> [EXERCISE DETAILS] Go to the line below containing "C8: 100uF (plus" and print exactly from there through the line containing "R24: 680 (FB, VC) -> 680 (GND, VC)", both included. Print nothing else.

[[ DATA EXTRACT, beginning ]]

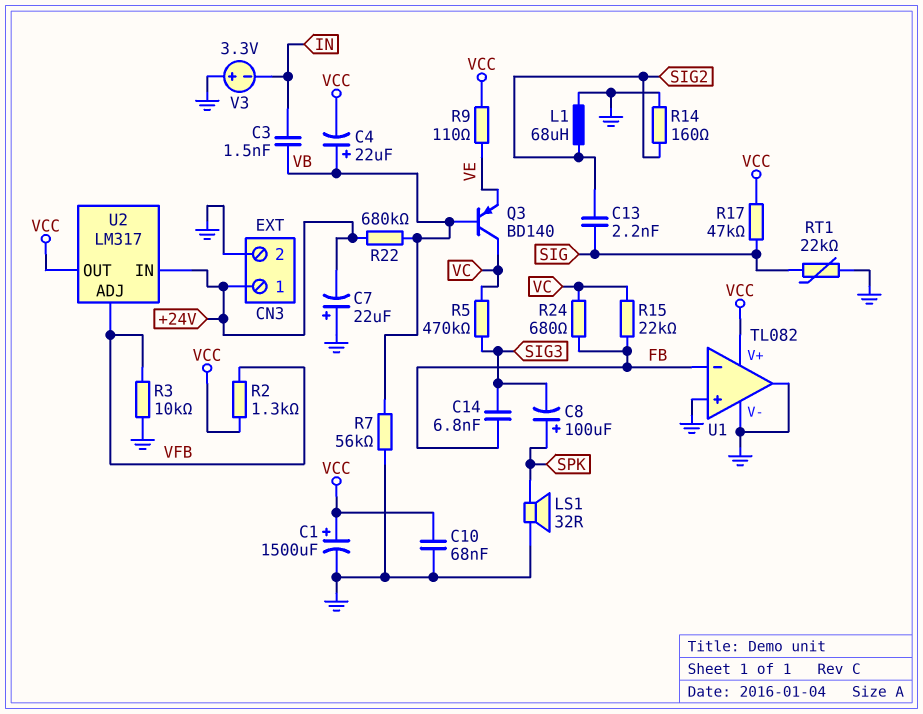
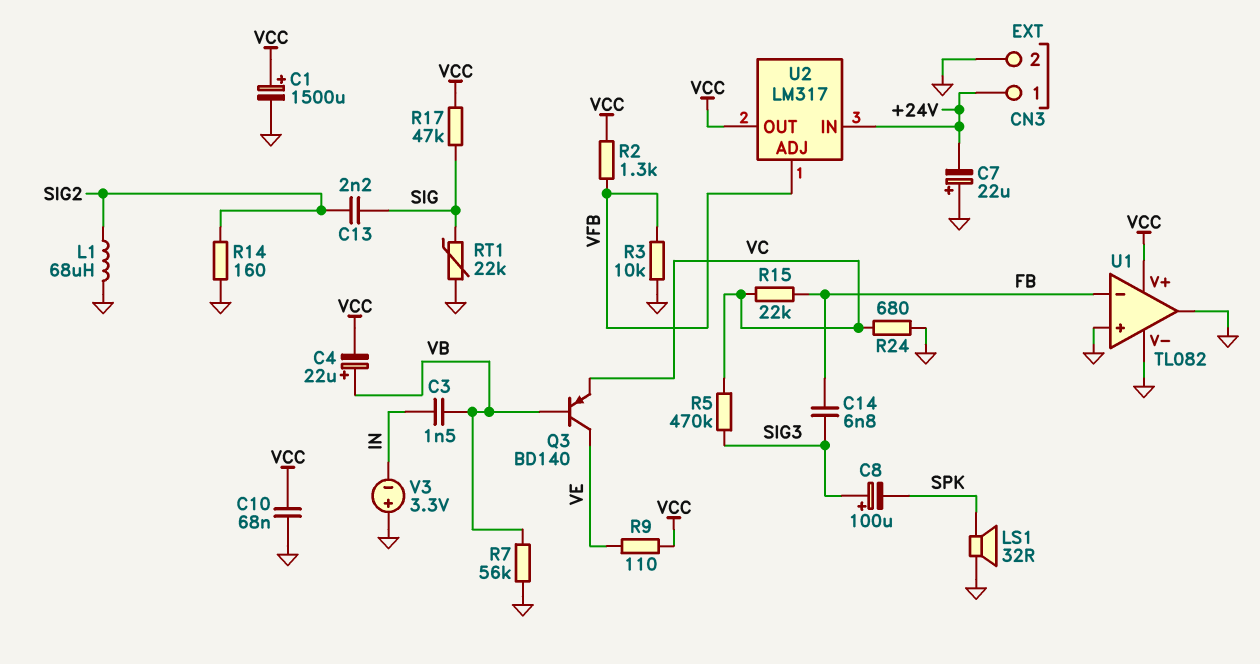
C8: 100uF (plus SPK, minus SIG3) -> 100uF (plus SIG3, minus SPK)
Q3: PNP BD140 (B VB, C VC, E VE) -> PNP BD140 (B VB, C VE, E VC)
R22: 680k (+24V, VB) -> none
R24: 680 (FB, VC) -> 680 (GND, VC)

[[ DATA EXTRACT, end ]]
[[ DATA EXTRACT, beginning ]]

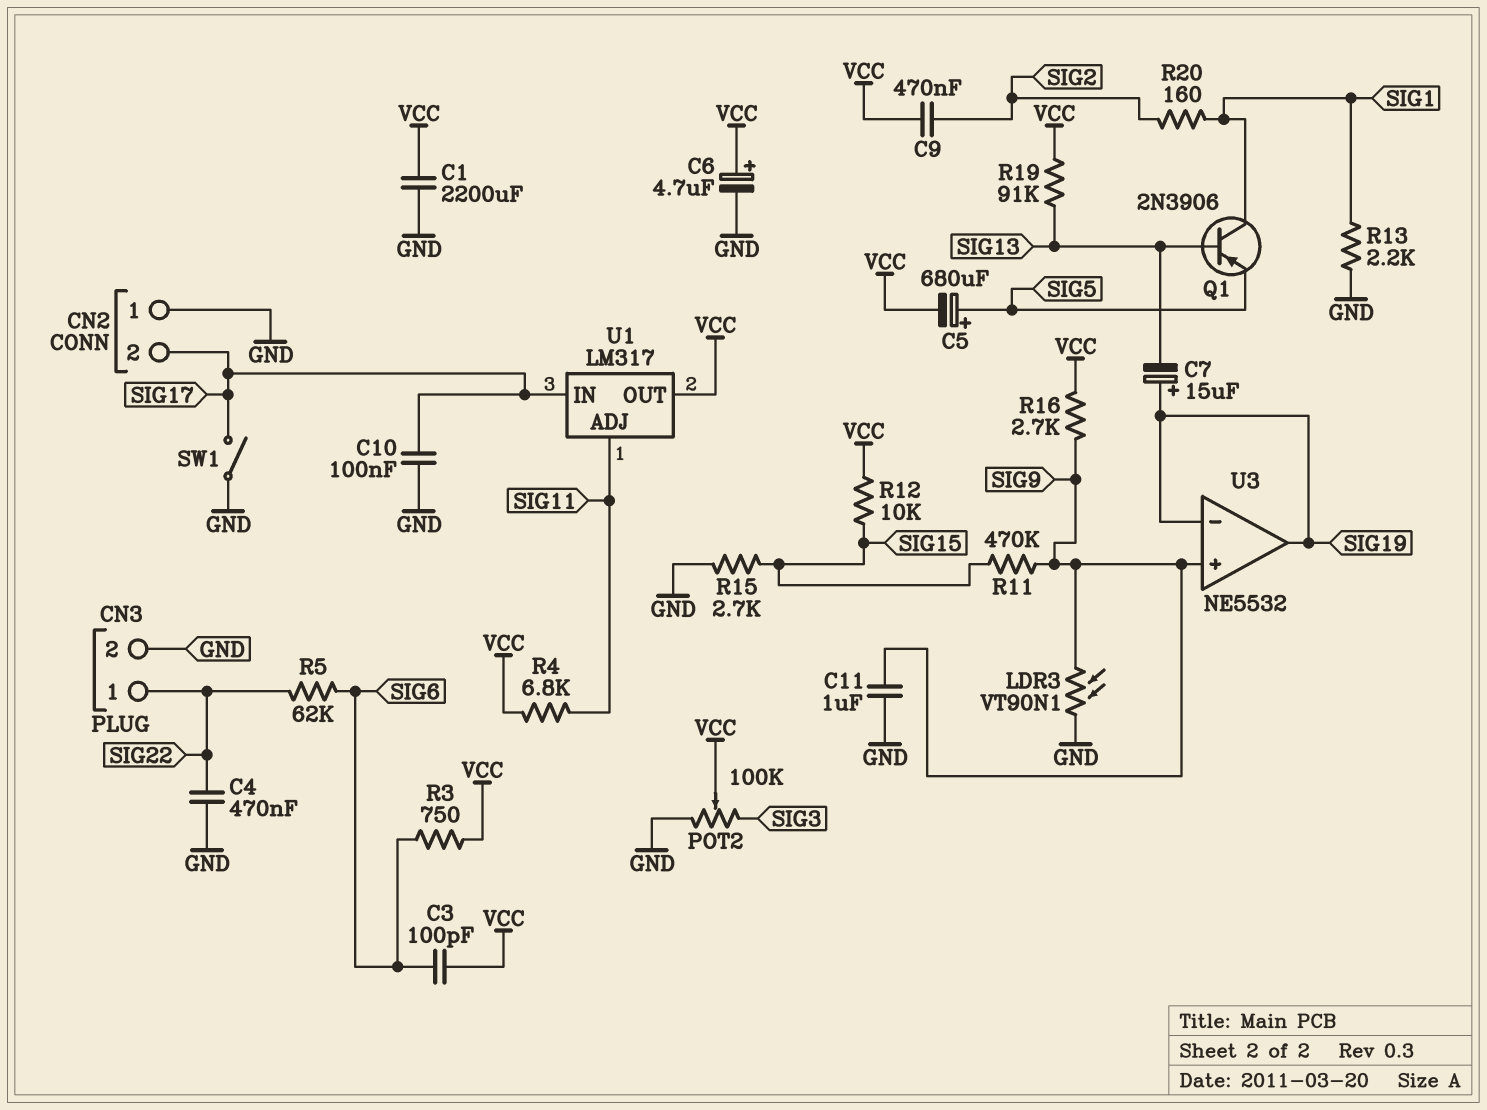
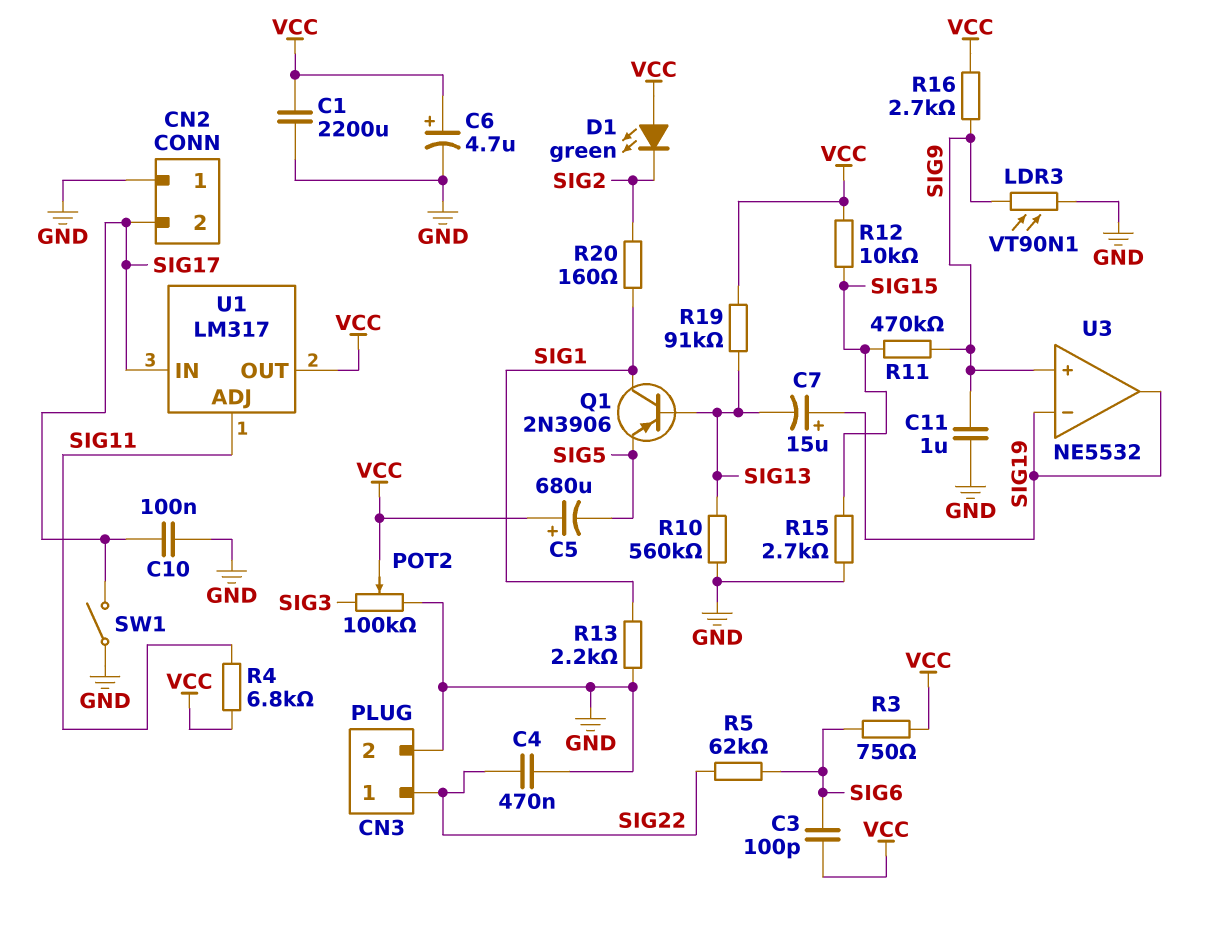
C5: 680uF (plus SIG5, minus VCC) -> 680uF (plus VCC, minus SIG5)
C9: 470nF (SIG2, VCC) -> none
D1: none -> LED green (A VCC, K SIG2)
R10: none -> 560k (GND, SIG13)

[[ DATA EXTRACT, end ]]

> [ANSWER TO THIS EXERCISE]
C8: 100uF (plus SPK, minus SIG3) -> 100uF (plus SIG3, minus SPK)
Q3: PNP BD140 (B VB, C VC, E VE) -> PNP BD140 (B VB, C VE, E VC)
R22: 680k (+24V, VB) -> none
R24: 680 (FB, VC) -> 680 (GND, VC)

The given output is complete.